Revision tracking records
○ ○ ○

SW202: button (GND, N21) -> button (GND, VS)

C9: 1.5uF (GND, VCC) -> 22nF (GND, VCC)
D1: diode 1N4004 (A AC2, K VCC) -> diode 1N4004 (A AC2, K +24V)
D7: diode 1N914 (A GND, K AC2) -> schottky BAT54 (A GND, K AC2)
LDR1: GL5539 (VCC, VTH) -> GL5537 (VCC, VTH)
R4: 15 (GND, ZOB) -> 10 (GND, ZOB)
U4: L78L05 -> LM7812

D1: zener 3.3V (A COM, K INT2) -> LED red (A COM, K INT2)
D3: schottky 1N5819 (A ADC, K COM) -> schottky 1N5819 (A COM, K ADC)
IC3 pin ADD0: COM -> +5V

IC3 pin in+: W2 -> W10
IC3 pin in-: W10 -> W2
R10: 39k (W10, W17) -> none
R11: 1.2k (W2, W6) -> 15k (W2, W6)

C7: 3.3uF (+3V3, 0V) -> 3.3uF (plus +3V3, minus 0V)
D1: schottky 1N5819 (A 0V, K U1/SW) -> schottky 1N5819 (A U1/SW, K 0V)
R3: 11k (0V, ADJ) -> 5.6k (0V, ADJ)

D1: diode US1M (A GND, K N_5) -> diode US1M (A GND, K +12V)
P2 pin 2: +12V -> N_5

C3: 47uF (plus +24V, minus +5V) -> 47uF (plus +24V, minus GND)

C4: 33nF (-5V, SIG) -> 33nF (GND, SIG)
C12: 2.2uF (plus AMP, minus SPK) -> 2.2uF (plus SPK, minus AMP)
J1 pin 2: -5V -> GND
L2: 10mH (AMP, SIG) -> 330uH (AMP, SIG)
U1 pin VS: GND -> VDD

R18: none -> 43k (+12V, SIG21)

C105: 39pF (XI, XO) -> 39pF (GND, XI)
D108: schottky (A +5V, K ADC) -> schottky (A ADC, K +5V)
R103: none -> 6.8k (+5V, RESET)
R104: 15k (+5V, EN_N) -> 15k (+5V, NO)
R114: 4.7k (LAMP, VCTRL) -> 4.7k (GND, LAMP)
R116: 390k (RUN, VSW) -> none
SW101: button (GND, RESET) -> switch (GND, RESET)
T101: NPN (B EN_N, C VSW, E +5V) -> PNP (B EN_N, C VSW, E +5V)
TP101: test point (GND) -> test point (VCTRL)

○ ○ ○

Prompt.
For the string "schottky", filter the data and copy out each line where it occurs.

Completed task.
D7: diode 1N914 (A GND, K AC2) -> schottky BAT54 (A GND, K AC2)
D3: schottky 1N5819 (A ADC, K COM) -> schottky 1N5819 (A COM, K ADC)
D1: schottky 1N5819 (A 0V, K U1/SW) -> schottky 1N5819 (A U1/SW, K 0V)
D108: schottky (A +5V, K ADC) -> schottky (A ADC, K +5V)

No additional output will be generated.